[Start of Attachment]

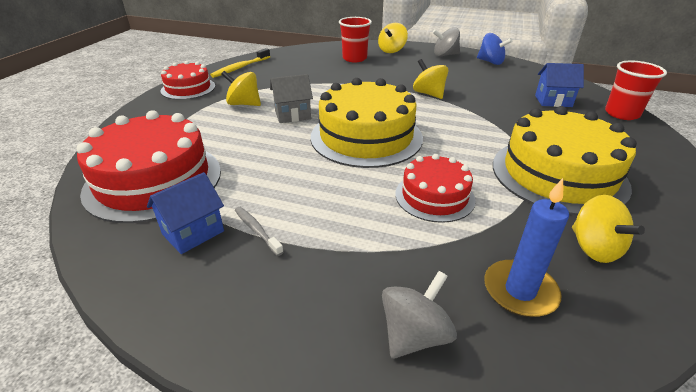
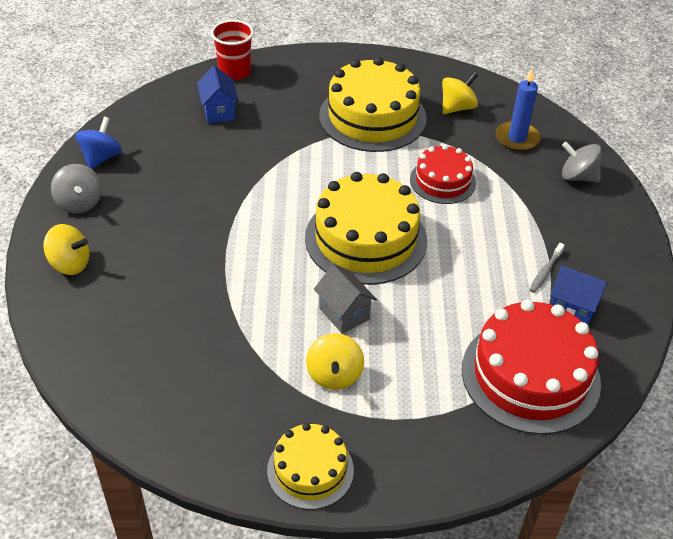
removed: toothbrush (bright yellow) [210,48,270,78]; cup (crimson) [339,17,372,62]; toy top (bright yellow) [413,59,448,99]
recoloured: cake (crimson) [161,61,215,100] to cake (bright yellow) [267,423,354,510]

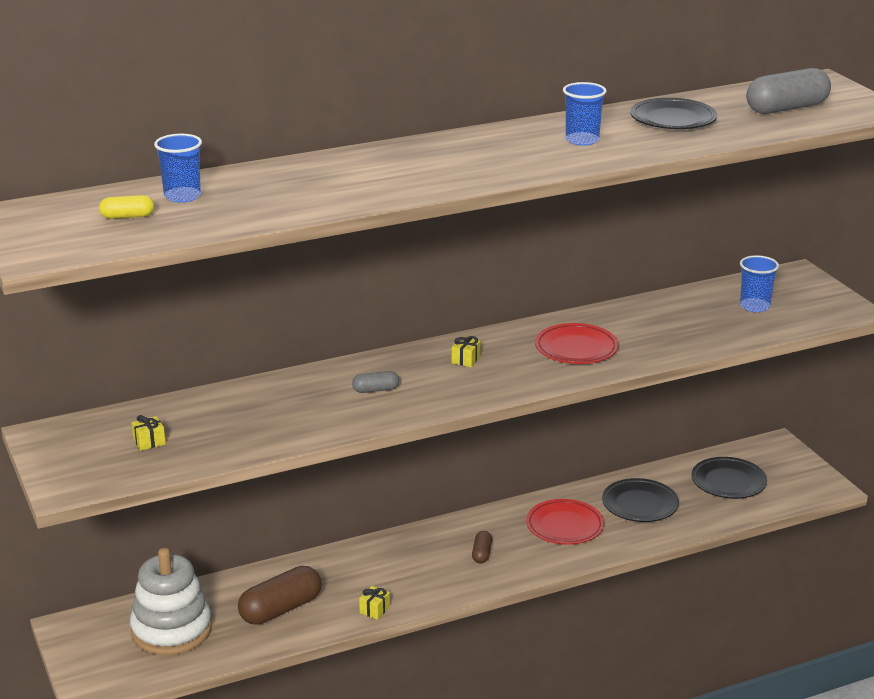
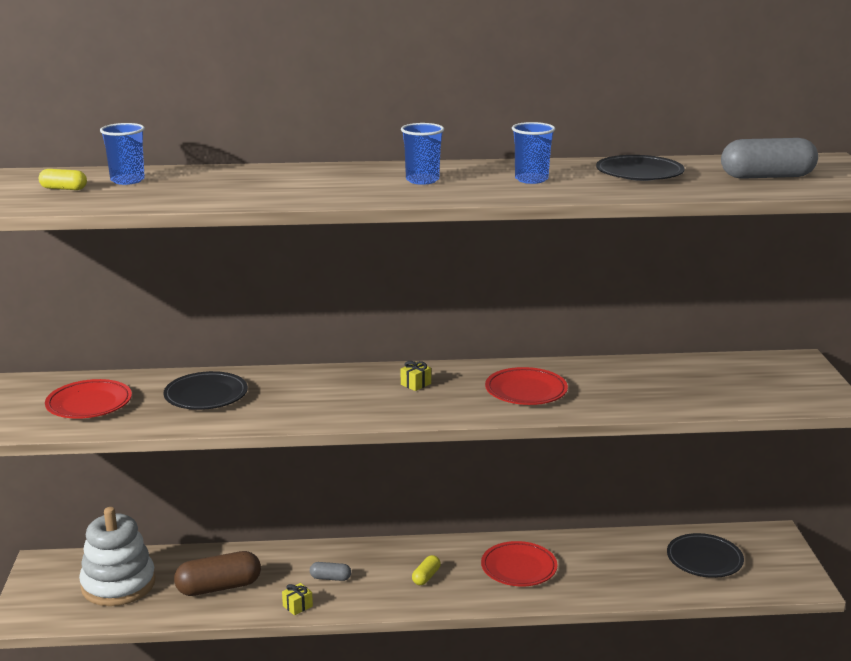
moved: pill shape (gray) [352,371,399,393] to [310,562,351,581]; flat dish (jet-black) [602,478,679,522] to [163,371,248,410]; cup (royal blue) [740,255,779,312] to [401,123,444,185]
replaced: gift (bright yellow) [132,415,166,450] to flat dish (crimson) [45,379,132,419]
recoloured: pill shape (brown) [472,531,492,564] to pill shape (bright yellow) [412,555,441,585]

[End of Attachment]
[Start of Attachment]

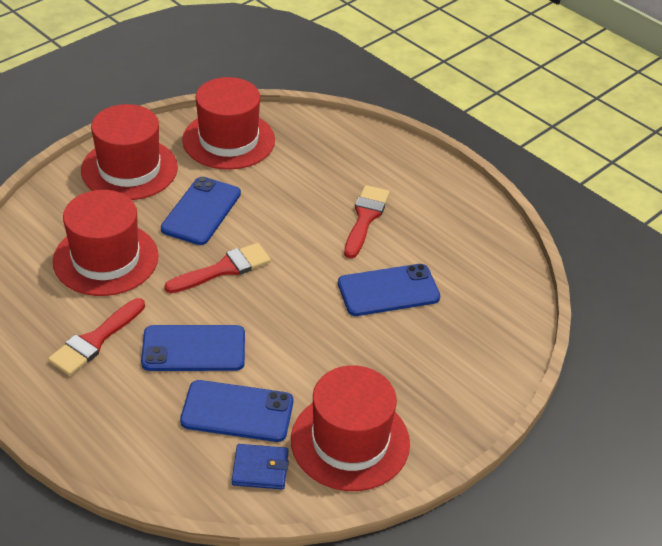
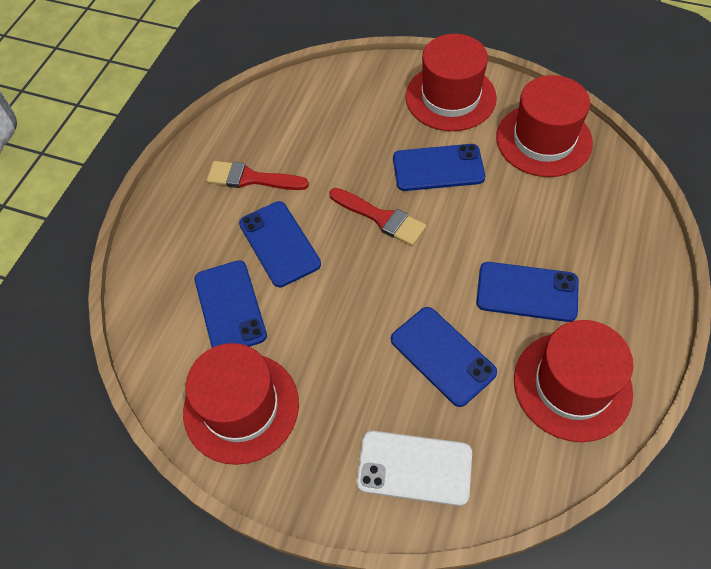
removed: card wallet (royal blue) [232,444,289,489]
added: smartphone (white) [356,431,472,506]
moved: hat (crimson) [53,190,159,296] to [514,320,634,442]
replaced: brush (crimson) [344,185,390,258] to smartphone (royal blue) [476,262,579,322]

[End of Attachment]

Among the entries above, locate the lines containing "removed: card wallet" and "replaced: brush (crimson)", and transcribe exactly those two lines and all lines between.

**RESPONSE TO THE EXERCISE**
removed: card wallet (royal blue) [232,444,289,489]
added: smartphone (white) [356,431,472,506]
moved: hat (crimson) [53,190,159,296] to [514,320,634,442]
replaced: brush (crimson) [344,185,390,258] to smartphone (royal blue) [476,262,579,322]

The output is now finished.